- **Source material**:
────
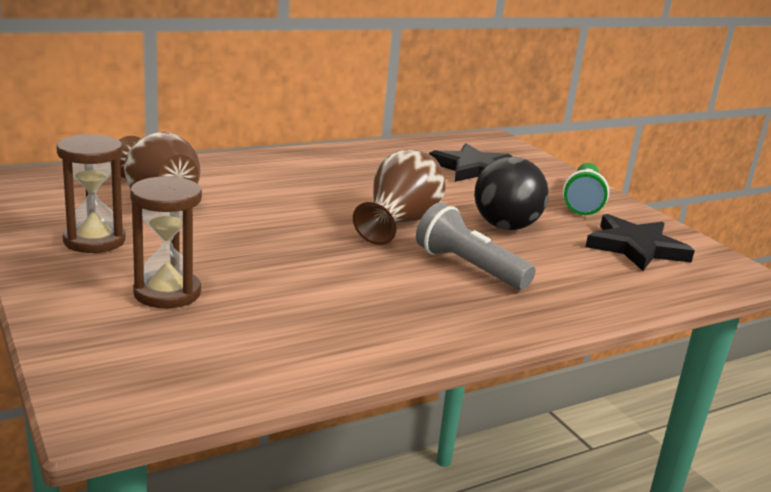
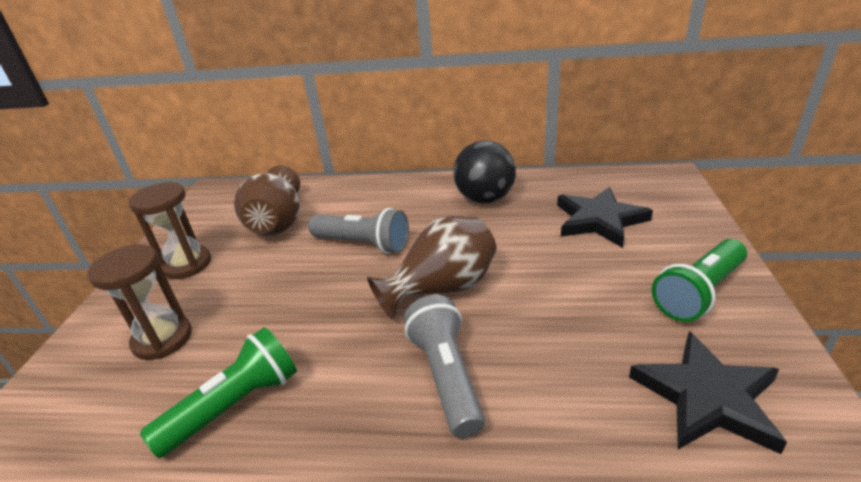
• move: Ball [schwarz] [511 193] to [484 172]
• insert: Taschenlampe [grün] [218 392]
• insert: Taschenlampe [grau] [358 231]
────
Please retype all of the material exactly, skipping whatever images it holds.

• move: Ball [schwarz] [511 193] to [484 172]
• insert: Taschenlampe [grün] [218 392]
• insert: Taschenlampe [grau] [358 231]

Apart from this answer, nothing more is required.